[Exercise inputs]

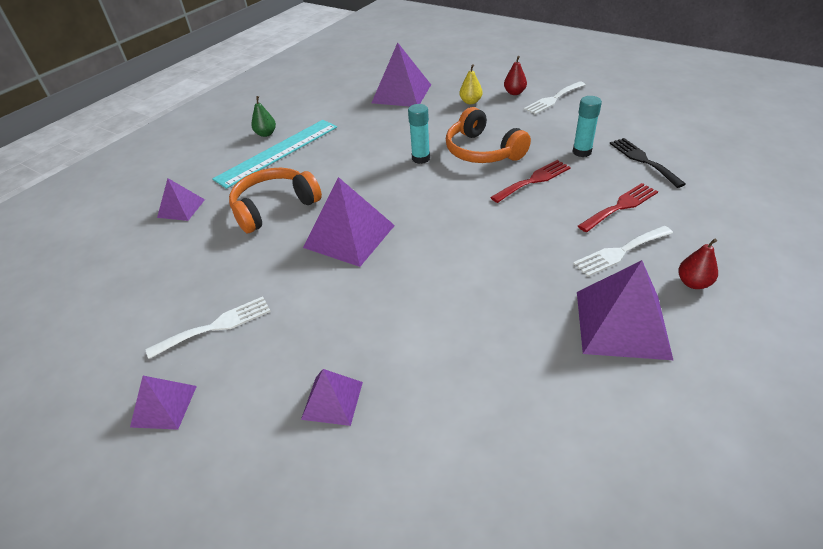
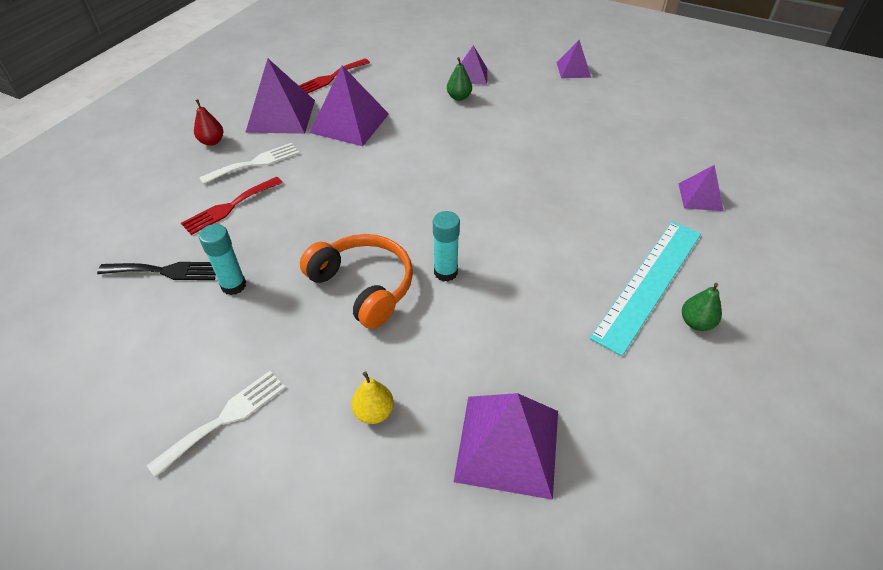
camera: 170 degrees right, 5 degrees up
(216, 326) = (573, 105): white fork -> none
(274, 207) = (595, 199): orange headphones -> none
(349, 236) = (501, 171): purple pyramid -> purple pyramid (350, 123)
(365, 349) = (459, 97): none -> green pear
(514, 93) = (289, 443): red pear -> none
(534, 180) = (308, 239): red fork -> red fork (330, 78)
(643, 160) = (165, 271): black fork -> black fork turned 60 degrees counterclockwise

[/Exercise inputs]

Task: Each line from the one with "(216, 326) = (573, 105): white fork -> none" through the last line of the material is to be retyped exactly, and no other line is.

Task answer:
(216, 326) = (573, 105): white fork -> none
(274, 207) = (595, 199): orange headphones -> none
(349, 236) = (501, 171): purple pyramid -> purple pyramid (350, 123)
(365, 349) = (459, 97): none -> green pear
(514, 93) = (289, 443): red pear -> none
(534, 180) = (308, 239): red fork -> red fork (330, 78)
(643, 160) = (165, 271): black fork -> black fork turned 60 degrees counterclockwise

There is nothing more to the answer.